All of the records must come back exactly as they were given.
*** Records for the exercise ***
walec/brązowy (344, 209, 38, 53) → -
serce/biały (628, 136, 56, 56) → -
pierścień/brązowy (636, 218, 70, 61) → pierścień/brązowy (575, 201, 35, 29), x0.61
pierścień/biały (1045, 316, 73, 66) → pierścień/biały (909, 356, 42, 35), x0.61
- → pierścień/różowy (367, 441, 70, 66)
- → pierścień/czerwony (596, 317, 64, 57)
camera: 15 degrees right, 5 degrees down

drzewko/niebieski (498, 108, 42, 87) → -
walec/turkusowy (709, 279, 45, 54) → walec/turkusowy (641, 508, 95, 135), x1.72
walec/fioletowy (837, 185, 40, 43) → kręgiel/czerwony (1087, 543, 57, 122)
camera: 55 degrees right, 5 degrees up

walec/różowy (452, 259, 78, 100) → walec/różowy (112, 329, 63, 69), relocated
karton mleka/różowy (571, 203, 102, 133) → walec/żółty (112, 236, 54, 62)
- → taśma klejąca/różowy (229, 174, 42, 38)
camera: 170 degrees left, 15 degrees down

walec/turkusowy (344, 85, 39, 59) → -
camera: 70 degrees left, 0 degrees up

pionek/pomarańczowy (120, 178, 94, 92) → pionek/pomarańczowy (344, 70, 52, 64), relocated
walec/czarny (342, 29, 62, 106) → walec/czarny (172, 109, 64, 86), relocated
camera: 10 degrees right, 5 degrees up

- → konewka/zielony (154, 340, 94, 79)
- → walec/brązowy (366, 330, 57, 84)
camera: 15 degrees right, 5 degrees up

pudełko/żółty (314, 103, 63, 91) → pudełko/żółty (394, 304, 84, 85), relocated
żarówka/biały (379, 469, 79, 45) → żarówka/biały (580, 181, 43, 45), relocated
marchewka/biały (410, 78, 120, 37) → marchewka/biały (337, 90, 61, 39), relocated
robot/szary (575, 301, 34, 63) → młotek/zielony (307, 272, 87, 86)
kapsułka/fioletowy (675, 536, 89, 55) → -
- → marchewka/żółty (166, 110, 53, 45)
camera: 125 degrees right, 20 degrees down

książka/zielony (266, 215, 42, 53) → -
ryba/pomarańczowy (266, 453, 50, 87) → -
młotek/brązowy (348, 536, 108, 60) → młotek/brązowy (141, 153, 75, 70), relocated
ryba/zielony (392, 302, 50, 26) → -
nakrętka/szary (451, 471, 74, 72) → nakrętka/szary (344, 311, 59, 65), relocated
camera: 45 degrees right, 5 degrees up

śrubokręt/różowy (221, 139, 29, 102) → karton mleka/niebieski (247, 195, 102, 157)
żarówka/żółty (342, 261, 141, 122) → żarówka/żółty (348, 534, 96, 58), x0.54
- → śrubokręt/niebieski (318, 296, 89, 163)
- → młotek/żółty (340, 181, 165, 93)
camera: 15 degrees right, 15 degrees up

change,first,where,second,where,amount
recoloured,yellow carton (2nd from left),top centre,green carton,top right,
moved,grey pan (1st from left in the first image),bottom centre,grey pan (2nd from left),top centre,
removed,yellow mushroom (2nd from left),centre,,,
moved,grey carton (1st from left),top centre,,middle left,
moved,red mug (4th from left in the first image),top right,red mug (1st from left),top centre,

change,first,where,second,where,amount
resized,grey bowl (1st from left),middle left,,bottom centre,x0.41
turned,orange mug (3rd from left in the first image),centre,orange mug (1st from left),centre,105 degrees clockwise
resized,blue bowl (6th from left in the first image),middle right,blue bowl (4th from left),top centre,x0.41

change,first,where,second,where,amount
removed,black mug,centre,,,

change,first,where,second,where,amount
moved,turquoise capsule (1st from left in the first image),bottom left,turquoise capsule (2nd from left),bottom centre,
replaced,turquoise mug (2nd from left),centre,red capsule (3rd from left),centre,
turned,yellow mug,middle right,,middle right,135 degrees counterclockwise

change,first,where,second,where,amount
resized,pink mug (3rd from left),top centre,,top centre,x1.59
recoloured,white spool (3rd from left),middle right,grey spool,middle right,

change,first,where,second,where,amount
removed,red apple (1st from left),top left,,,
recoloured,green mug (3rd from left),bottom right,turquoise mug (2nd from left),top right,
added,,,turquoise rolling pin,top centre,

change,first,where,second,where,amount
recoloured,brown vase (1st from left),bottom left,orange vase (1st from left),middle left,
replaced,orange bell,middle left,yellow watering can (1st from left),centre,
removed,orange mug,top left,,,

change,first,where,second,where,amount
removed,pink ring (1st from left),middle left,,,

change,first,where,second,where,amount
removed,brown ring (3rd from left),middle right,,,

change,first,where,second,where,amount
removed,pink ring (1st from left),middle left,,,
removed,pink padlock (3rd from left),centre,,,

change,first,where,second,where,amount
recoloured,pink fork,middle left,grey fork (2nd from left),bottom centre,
*** End of Records for the exercise ***
> [Answer space]
walec/brązowy (344, 209, 38, 53) → -
serce/biały (628, 136, 56, 56) → -
pierścień/brązowy (636, 218, 70, 61) → pierścień/brązowy (575, 201, 35, 29), x0.61
pierścień/biały (1045, 316, 73, 66) → pierścień/biały (909, 356, 42, 35), x0.61
- → pierścień/różowy (367, 441, 70, 66)
- → pierścień/czerwony (596, 317, 64, 57)
camera: 15 degrees right, 5 degrees down

drzewko/niebieski (498, 108, 42, 87) → -
walec/turkusowy (709, 279, 45, 54) → walec/turkusowy (641, 508, 95, 135), x1.72
walec/fioletowy (837, 185, 40, 43) → kręgiel/czerwony (1087, 543, 57, 122)
camera: 55 degrees right, 5 degrees up

walec/różowy (452, 259, 78, 100) → walec/różowy (112, 329, 63, 69), relocated
karton mleka/różowy (571, 203, 102, 133) → walec/żółty (112, 236, 54, 62)
- → taśma klejąca/różowy (229, 174, 42, 38)
camera: 170 degrees left, 15 degrees down

walec/turkusowy (344, 85, 39, 59) → -
camera: 70 degrees left, 0 degrees up

pionek/pomarańczowy (120, 178, 94, 92) → pionek/pomarańczowy (344, 70, 52, 64), relocated
walec/czarny (342, 29, 62, 106) → walec/czarny (172, 109, 64, 86), relocated
camera: 10 degrees right, 5 degrees up

- → konewka/zielony (154, 340, 94, 79)
- → walec/brązowy (366, 330, 57, 84)
camera: 15 degrees right, 5 degrees up

pudełko/żółty (314, 103, 63, 91) → pudełko/żółty (394, 304, 84, 85), relocated
żarówka/biały (379, 469, 79, 45) → żarówka/biały (580, 181, 43, 45), relocated
marchewka/biały (410, 78, 120, 37) → marchewka/biały (337, 90, 61, 39), relocated
robot/szary (575, 301, 34, 63) → młotek/zielony (307, 272, 87, 86)
kapsułka/fioletowy (675, 536, 89, 55) → -
- → marchewka/żółty (166, 110, 53, 45)
camera: 125 degrees right, 20 degrees down

książka/zielony (266, 215, 42, 53) → -
ryba/pomarańczowy (266, 453, 50, 87) → -
młotek/brązowy (348, 536, 108, 60) → młotek/brązowy (141, 153, 75, 70), relocated
ryba/zielony (392, 302, 50, 26) → -
nakrętka/szary (451, 471, 74, 72) → nakrętka/szary (344, 311, 59, 65), relocated
camera: 45 degrees right, 5 degrees up

śrubokręt/różowy (221, 139, 29, 102) → karton mleka/niebieski (247, 195, 102, 157)
żarówka/żółty (342, 261, 141, 122) → żarówka/żółty (348, 534, 96, 58), x0.54
- → śrubokręt/niebieski (318, 296, 89, 163)
- → młotek/żółty (340, 181, 165, 93)
camera: 15 degrees right, 15 degrees up

change,first,where,second,where,amount
recoloured,yellow carton (2nd from left),top centre,green carton,top right,
moved,grey pan (1st from left in the first image),bottom centre,grey pan (2nd from left),top centre,
removed,yellow mushroom (2nd from left),centre,,,
moved,grey carton (1st from left),top centre,,middle left,
moved,red mug (4th from left in the first image),top right,red mug (1st from left),top centre,

change,first,where,second,where,amount
resized,grey bowl (1st from left),middle left,,bottom centre,x0.41
turned,orange mug (3rd from left in the first image),centre,orange mug (1st from left),centre,105 degrees clockwise
resized,blue bowl (6th from left in the first image),middle right,blue bowl (4th from left),top centre,x0.41

change,first,where,second,where,amount
removed,black mug,centre,,,

change,first,where,second,where,amount
moved,turquoise capsule (1st from left in the first image),bottom left,turquoise capsule (2nd from left),bottom centre,
replaced,turquoise mug (2nd from left),centre,red capsule (3rd from left),centre,
turned,yellow mug,middle right,,middle right,135 degrees counterclockwise

change,first,where,second,where,amount
resized,pink mug (3rd from left),top centre,,top centre,x1.59
recoloured,white spool (3rd from left),middle right,grey spool,middle right,

change,first,where,second,where,amount
removed,red apple (1st from left),top left,,,
recoloured,green mug (3rd from left),bottom right,turquoise mug (2nd from left),top right,
added,,,turquoise rolling pin,top centre,

change,first,where,second,where,amount
recoloured,brown vase (1st from left),bottom left,orange vase (1st from left),middle left,
replaced,orange bell,middle left,yellow watering can (1st from left),centre,
removed,orange mug,top left,,,

change,first,where,second,where,amount
removed,pink ring (1st from left),middle left,,,

change,first,where,second,where,amount
removed,brown ring (3rd from left),middle right,,,

change,first,where,second,where,amount
removed,pink ring (1st from left),middle left,,,
removed,pink padlock (3rd from left),centre,,,

change,first,where,second,where,amount
recoloured,pink fork,middle left,grey fork (2nd from left),bottom centre,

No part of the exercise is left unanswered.